Exercise description -
All lines below containing the string "cyan" are to be copied.

Records shown -
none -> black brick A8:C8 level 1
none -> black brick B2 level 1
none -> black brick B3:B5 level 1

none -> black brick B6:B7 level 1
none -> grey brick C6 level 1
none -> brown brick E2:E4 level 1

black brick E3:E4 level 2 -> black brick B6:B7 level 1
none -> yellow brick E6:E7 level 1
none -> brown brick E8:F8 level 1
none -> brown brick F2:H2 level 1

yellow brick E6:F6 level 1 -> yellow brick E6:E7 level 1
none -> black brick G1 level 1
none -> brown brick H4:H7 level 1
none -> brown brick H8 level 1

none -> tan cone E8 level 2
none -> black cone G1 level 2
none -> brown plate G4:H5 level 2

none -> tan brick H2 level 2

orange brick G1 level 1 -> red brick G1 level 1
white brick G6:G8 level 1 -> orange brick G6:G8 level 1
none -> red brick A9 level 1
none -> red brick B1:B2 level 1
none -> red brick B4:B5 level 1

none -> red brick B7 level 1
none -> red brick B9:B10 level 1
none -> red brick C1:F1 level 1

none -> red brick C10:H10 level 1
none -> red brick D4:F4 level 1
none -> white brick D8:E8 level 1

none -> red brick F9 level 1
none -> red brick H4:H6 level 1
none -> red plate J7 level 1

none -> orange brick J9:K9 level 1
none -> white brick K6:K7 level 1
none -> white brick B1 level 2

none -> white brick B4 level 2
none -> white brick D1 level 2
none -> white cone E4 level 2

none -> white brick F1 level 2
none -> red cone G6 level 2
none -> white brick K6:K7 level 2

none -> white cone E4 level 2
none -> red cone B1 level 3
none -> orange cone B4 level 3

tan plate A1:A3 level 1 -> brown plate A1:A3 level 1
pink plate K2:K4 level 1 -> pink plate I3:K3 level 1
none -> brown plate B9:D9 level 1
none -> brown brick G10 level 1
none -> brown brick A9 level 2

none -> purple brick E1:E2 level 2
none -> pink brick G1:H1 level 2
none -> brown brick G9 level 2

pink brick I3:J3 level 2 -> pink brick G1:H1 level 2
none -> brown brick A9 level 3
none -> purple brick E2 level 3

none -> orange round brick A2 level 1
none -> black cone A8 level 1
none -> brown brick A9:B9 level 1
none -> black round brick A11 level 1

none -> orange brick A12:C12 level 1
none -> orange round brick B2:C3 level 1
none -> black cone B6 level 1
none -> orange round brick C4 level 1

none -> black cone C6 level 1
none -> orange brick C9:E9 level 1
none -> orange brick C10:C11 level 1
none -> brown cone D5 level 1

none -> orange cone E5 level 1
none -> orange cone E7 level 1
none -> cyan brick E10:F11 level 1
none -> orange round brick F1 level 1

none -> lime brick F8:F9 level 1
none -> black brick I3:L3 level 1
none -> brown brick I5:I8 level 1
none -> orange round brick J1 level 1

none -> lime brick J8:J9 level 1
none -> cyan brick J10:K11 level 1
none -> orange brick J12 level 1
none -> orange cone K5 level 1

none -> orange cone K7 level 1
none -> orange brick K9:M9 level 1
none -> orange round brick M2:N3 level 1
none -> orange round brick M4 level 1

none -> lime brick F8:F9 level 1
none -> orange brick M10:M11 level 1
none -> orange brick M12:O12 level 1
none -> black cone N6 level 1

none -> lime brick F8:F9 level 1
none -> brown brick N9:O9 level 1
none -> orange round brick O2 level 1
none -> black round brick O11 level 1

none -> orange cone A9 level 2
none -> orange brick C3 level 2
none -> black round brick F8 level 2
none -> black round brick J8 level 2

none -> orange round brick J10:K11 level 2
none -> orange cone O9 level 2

Answer box -
none -> cyan brick E10:F11 level 1
none -> cyan brick J10:K11 level 1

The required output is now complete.